++++ Data for analysis

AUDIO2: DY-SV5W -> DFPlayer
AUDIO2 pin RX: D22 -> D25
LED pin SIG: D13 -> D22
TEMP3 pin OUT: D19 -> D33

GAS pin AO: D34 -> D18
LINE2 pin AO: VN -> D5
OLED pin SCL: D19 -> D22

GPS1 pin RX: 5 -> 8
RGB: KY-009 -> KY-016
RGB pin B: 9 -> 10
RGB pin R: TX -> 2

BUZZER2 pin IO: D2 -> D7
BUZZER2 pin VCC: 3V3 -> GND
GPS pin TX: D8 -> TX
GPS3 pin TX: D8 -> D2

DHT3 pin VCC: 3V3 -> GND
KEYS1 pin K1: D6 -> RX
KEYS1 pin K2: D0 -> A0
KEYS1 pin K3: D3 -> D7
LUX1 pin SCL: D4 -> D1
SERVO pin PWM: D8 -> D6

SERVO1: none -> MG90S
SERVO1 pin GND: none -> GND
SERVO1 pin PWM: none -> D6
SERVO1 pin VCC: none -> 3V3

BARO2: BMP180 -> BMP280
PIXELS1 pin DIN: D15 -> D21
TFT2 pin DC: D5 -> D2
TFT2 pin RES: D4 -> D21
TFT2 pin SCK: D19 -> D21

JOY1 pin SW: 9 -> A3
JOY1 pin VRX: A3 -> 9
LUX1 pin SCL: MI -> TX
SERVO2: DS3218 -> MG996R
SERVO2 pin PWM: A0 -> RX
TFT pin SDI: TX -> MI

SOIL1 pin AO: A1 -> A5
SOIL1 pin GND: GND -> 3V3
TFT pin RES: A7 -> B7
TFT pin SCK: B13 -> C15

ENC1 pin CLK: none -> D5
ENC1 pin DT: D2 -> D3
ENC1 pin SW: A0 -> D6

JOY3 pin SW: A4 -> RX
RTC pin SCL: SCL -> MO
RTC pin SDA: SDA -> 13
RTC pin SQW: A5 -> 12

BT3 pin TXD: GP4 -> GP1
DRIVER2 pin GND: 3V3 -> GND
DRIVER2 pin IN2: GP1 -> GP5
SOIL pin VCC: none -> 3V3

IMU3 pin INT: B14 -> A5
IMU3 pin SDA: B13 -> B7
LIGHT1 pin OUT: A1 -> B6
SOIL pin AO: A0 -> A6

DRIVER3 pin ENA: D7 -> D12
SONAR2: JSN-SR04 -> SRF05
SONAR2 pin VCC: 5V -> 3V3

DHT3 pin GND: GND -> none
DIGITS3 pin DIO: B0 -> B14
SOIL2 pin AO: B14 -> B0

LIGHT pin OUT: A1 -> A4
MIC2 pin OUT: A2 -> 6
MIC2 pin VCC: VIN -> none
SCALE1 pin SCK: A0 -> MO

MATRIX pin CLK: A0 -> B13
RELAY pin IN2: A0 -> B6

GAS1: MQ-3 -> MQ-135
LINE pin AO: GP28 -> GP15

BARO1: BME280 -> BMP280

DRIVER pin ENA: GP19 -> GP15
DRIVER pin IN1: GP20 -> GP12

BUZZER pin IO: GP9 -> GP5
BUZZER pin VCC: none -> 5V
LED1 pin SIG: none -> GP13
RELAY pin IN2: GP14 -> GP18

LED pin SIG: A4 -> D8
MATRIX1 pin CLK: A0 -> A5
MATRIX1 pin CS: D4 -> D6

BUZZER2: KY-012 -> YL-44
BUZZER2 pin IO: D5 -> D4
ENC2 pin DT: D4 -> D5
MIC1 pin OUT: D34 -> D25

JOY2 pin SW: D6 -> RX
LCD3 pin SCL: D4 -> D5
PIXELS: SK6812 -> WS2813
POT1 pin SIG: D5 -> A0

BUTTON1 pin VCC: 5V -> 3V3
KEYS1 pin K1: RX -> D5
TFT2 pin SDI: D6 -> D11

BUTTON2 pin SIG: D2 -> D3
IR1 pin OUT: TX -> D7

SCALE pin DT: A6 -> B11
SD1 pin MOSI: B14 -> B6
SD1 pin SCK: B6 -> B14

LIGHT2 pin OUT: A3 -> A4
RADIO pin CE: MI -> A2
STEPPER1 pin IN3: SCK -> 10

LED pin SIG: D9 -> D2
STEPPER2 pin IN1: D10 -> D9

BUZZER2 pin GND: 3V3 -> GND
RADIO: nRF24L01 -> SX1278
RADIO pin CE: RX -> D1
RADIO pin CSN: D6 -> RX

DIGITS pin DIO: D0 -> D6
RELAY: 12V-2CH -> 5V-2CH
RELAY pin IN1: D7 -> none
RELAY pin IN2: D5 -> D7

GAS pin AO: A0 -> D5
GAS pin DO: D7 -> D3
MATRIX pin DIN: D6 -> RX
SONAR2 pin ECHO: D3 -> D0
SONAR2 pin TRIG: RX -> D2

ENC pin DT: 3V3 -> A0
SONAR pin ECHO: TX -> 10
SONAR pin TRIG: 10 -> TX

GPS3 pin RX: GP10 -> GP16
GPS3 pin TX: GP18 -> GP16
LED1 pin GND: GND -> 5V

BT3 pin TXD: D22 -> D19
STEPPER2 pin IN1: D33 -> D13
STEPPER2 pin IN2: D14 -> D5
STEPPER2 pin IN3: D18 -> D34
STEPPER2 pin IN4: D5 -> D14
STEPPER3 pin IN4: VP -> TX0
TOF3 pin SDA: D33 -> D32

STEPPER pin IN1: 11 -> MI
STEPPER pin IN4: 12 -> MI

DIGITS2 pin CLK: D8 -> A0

++++++++

> **Exercise directions**:
Among the records above, find each line containing the string "ECHO" and copy it.

> **Task response**:
SONAR2 pin ECHO: D3 -> D0
SONAR pin ECHO: TX -> 10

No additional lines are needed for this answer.